◆ INPUT FOR THIS TASK
***
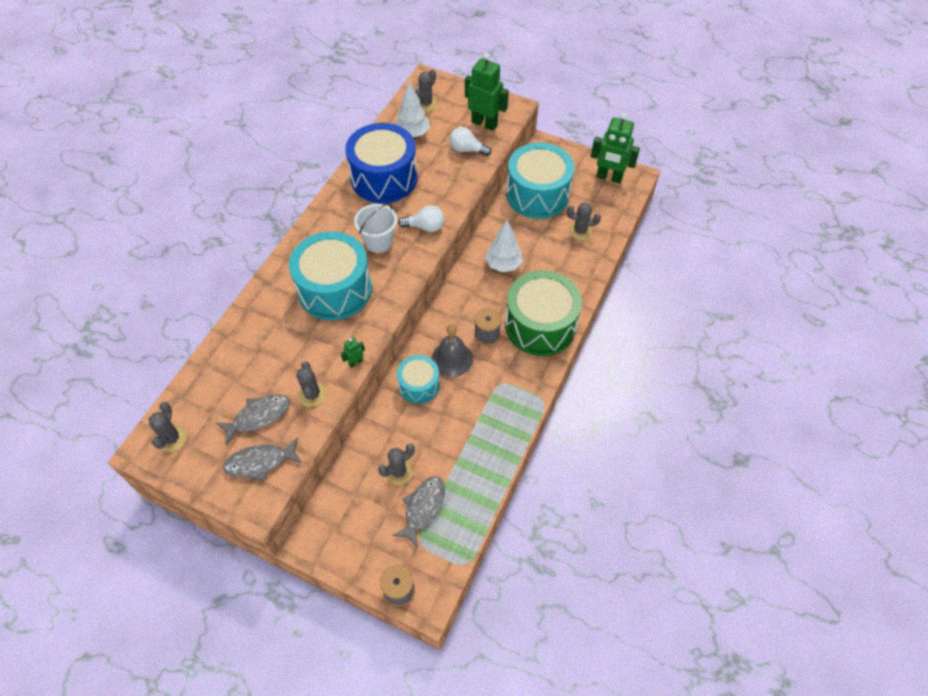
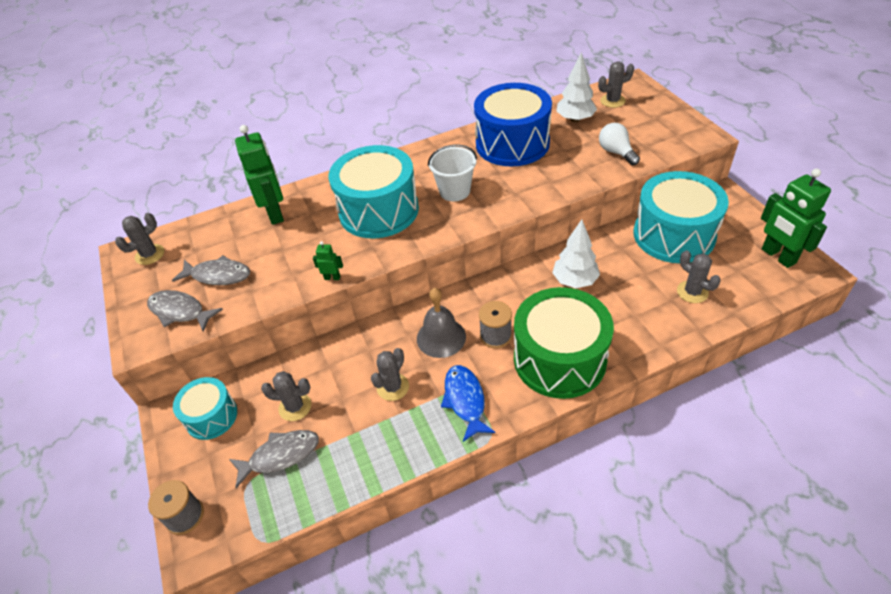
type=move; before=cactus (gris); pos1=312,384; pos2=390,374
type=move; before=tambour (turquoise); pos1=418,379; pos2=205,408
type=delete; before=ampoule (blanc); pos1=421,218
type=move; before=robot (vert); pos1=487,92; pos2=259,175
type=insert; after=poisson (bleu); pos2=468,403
***
From the first record above to the last, output each one exactly and omit the pictures.

type=move; before=cactus (gris); pos1=312,384; pos2=390,374
type=move; before=tambour (turquoise); pos1=418,379; pos2=205,408
type=delete; before=ampoule (blanc); pos1=421,218
type=move; before=robot (vert); pos1=487,92; pos2=259,175
type=insert; after=poisson (bleu); pos2=468,403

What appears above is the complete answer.